■ YOUR TASK ■
Reproduce exactly, from the data that follows, the line with "green brick E2 level 6 -> none", the line with "tan tile E5:E8", and every line that lies between them.

■ ENTRIES SUPPLIED ■
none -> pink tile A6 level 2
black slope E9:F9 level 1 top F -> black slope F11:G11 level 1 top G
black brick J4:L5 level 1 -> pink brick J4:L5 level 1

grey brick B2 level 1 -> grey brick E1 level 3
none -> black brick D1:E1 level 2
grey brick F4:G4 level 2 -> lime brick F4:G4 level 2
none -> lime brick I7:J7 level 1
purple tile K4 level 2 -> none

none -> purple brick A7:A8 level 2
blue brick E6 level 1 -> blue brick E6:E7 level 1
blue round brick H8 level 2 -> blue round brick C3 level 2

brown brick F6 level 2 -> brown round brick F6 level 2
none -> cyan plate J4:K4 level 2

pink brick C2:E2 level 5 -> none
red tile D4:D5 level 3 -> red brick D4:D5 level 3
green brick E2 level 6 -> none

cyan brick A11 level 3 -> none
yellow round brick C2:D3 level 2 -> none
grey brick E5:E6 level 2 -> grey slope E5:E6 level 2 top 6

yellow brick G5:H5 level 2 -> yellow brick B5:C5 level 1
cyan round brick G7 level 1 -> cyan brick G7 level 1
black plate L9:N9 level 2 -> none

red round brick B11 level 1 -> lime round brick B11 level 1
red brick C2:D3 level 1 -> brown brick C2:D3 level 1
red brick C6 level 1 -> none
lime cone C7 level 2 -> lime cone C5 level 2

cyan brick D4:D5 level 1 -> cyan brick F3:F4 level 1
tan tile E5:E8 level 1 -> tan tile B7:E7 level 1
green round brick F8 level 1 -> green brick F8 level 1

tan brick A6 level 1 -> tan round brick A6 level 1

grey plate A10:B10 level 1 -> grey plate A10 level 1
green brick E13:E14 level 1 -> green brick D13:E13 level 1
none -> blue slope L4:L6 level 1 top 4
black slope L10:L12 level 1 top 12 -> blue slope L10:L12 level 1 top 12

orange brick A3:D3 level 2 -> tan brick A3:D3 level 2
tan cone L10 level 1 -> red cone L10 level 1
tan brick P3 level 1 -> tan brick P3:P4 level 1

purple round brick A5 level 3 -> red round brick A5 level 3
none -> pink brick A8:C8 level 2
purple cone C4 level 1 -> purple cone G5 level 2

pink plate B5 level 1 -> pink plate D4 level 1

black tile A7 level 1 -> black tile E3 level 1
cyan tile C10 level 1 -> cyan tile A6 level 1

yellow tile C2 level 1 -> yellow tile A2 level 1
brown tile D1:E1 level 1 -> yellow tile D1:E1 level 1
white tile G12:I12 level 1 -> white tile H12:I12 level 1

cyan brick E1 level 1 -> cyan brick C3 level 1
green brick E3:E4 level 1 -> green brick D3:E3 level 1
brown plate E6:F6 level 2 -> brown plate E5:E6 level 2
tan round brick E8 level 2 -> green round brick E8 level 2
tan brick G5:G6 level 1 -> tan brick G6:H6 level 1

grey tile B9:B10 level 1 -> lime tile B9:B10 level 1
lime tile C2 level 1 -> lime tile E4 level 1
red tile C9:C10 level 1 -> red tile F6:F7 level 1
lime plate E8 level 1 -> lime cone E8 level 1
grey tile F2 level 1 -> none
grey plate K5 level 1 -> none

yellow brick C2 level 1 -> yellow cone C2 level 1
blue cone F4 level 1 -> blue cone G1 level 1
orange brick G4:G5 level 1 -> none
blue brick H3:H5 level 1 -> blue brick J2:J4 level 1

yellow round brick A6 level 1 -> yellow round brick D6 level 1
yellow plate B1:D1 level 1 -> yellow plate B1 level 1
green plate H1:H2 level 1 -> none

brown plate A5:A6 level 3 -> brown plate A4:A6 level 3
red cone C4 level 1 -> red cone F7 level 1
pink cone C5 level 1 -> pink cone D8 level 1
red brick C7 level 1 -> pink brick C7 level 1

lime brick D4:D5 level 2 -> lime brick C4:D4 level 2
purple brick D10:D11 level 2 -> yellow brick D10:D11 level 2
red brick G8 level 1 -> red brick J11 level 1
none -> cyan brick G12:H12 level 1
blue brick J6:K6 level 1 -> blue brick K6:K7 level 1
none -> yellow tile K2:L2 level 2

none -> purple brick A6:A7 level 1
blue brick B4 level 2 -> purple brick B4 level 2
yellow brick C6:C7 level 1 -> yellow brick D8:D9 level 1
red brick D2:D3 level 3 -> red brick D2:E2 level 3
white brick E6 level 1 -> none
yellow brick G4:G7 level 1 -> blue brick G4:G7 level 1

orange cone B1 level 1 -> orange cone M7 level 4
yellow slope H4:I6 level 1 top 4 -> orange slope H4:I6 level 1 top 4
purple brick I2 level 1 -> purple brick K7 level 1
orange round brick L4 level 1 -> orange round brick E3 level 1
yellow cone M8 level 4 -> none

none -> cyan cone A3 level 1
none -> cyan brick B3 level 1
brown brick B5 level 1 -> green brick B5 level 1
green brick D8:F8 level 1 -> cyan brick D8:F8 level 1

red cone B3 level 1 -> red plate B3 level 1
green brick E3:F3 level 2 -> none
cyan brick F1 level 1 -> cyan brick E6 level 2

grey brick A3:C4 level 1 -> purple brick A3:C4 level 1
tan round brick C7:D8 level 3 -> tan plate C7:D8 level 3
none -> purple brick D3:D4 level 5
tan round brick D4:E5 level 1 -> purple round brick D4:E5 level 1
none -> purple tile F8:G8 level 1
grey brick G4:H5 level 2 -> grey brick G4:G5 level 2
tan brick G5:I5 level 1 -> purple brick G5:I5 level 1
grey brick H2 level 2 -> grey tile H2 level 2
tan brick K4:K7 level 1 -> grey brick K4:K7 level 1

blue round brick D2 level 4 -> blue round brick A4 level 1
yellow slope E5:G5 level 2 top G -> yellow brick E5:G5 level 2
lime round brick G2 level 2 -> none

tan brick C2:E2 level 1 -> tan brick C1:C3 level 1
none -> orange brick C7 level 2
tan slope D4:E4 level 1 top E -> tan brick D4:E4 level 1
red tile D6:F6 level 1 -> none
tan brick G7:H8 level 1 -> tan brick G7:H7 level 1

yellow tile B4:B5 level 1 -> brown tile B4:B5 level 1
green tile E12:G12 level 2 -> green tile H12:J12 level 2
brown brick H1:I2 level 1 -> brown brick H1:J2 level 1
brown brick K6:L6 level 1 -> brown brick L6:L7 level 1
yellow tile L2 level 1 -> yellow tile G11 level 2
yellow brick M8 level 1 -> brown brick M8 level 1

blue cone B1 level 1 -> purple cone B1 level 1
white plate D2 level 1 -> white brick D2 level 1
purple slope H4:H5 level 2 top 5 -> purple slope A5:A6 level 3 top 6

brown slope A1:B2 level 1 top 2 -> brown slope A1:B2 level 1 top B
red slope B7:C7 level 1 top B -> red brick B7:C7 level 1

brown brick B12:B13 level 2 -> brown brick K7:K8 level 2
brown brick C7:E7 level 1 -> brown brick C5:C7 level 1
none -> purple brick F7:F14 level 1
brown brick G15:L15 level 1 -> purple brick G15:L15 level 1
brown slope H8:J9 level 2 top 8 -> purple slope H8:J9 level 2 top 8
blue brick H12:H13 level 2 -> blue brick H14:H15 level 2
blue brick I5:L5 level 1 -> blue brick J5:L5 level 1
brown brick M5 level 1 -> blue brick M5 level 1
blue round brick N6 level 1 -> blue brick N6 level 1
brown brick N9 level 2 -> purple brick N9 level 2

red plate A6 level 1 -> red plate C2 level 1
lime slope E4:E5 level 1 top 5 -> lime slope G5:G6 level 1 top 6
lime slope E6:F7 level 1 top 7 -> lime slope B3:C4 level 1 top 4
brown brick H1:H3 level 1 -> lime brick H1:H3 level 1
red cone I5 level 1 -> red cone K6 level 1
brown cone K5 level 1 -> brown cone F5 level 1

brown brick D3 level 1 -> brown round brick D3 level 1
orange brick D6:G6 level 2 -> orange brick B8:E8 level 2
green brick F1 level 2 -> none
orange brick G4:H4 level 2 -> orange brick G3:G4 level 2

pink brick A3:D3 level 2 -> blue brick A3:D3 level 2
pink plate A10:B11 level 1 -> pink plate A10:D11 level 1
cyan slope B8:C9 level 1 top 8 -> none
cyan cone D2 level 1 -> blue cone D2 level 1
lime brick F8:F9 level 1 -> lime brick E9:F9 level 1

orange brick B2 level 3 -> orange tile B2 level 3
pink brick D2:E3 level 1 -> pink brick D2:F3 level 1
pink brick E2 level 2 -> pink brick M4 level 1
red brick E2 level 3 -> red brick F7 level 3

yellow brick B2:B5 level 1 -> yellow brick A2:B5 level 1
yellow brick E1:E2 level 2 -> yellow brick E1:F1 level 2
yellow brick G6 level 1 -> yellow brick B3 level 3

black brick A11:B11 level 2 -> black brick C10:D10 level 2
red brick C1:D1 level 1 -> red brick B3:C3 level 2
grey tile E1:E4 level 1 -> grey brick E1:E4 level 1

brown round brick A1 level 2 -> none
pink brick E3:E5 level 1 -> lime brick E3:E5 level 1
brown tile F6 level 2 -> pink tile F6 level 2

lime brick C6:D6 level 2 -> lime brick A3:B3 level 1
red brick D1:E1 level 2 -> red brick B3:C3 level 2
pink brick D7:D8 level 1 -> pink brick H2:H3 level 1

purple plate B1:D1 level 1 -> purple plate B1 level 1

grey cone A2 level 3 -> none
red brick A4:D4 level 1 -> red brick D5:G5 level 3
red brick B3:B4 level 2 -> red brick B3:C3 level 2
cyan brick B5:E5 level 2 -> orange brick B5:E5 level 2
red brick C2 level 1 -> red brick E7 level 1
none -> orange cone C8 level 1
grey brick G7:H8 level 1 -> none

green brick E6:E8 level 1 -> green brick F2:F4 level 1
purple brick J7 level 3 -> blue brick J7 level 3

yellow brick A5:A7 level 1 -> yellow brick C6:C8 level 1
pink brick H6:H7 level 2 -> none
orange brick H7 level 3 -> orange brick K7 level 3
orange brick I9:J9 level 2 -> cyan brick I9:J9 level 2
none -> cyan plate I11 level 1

■ RESPONSE BOX ■
green brick E2 level 6 -> none

cyan brick A11 level 3 -> none
yellow round brick C2:D3 level 2 -> none
grey brick E5:E6 level 2 -> grey slope E5:E6 level 2 top 6

yellow brick G5:H5 level 2 -> yellow brick B5:C5 level 1
cyan round brick G7 level 1 -> cyan brick G7 level 1
black plate L9:N9 level 2 -> none

red round brick B11 level 1 -> lime round brick B11 level 1
red brick C2:D3 level 1 -> brown brick C2:D3 level 1
red brick C6 level 1 -> none
lime cone C7 level 2 -> lime cone C5 level 2

cyan brick D4:D5 level 1 -> cyan brick F3:F4 level 1
tan tile E5:E8 level 1 -> tan tile B7:E7 level 1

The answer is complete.